Extract each line of the material that follows exactly and omit its pictures.

··· DATA FOR PROCESSING

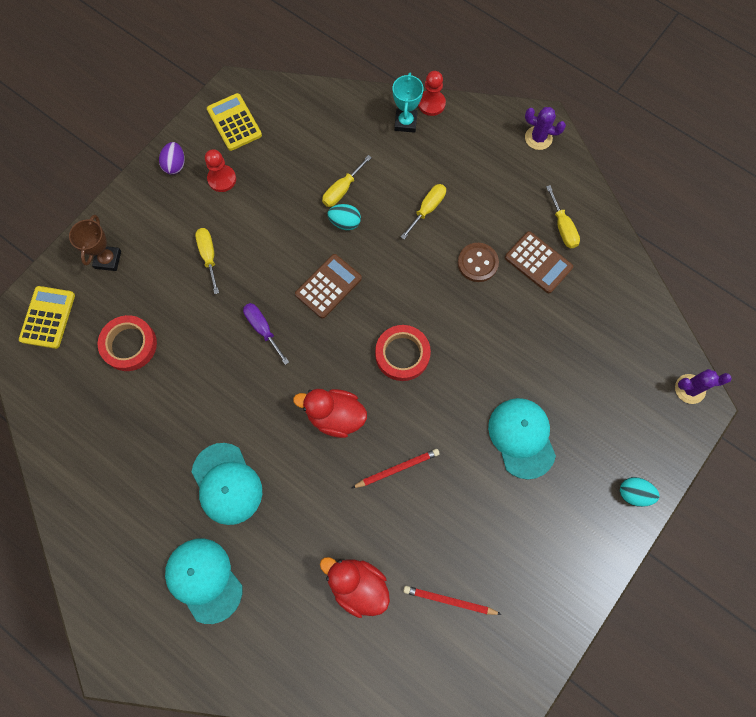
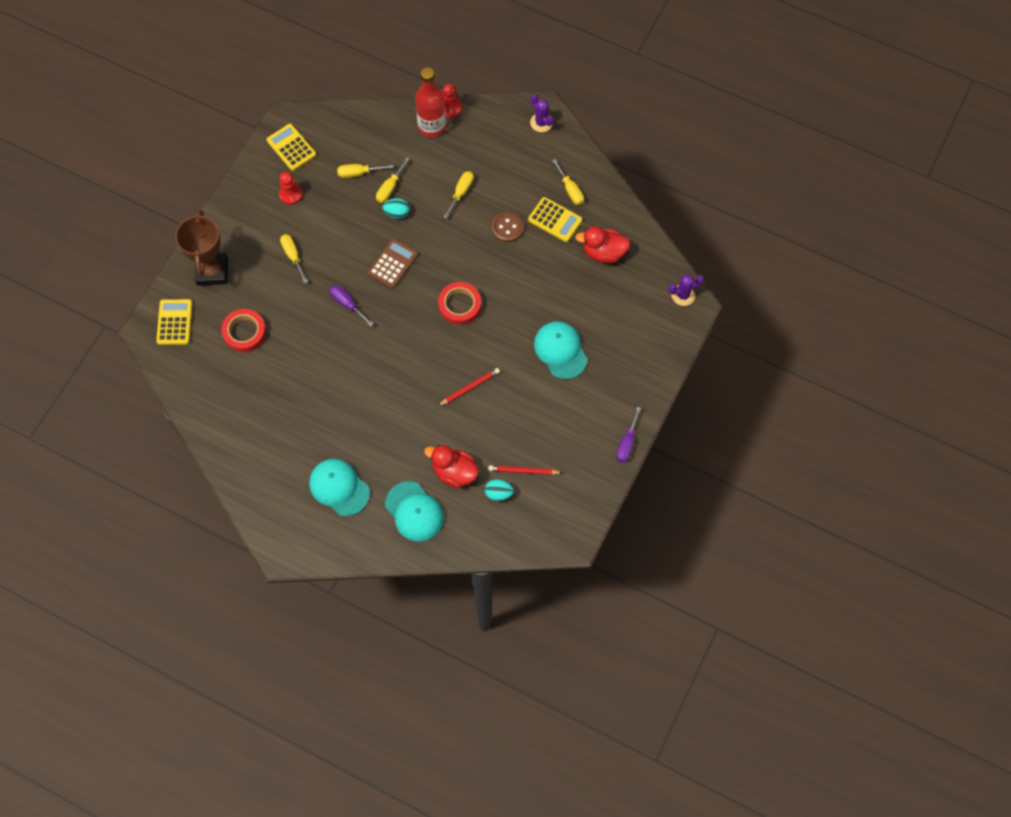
camera: 10 degrees left, 5 degrees down
(108, 259) = (212, 271): brown trophy -> brown trophy, size x1.67
(175, 165) = (250, 189): purple egg -> none
(227, 484) = (342, 419): turquoise cap -> turquoise cap (414, 511)
(308, 165) = (358, 173): none -> yellow screwdriver
(335, 416) = (416, 358): red duck -> red duck (603, 252)
(405, 122) = (432, 126): turquoise trophy -> red bottle
(538, 138) = (541, 122): purple cactus -> purple cactus turned 45 degrees clockwise
(538, 262) = (555, 220): brown calculator -> yellow calculator
(592, 585) = (627, 443): none -> purple screwdriver
(633, 493) = (649, 376): turquoise egg -> turquoise egg (498, 493)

······

> REPLY:
camera: 10 degrees left, 5 degrees down
(108, 259) = (212, 271): brown trophy -> brown trophy, size x1.67
(175, 165) = (250, 189): purple egg -> none
(227, 484) = (342, 419): turquoise cap -> turquoise cap (414, 511)
(308, 165) = (358, 173): none -> yellow screwdriver
(335, 416) = (416, 358): red duck -> red duck (603, 252)
(405, 122) = (432, 126): turquoise trophy -> red bottle
(538, 138) = (541, 122): purple cactus -> purple cactus turned 45 degrees clockwise
(538, 262) = (555, 220): brown calculator -> yellow calculator
(592, 585) = (627, 443): none -> purple screwdriver
(633, 493) = (649, 376): turquoise egg -> turquoise egg (498, 493)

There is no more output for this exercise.